**Assigned task:** Everything in the listing below must be reproduced exactly, apart from its images.

**Dataset section:**
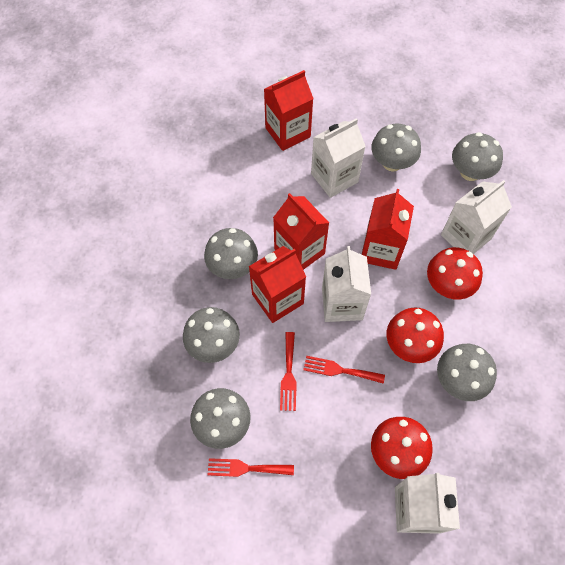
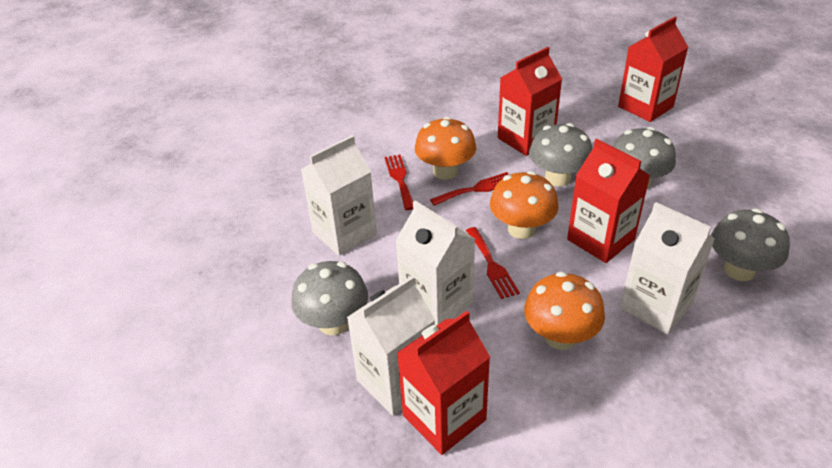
grey mushroom: 6 -> 4
orange mushroom: 0 -> 3
red mushroom: 3 -> 0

**Result for this exercise:**
grey mushroom: 6 -> 4
orange mushroom: 0 -> 3
red mushroom: 3 -> 0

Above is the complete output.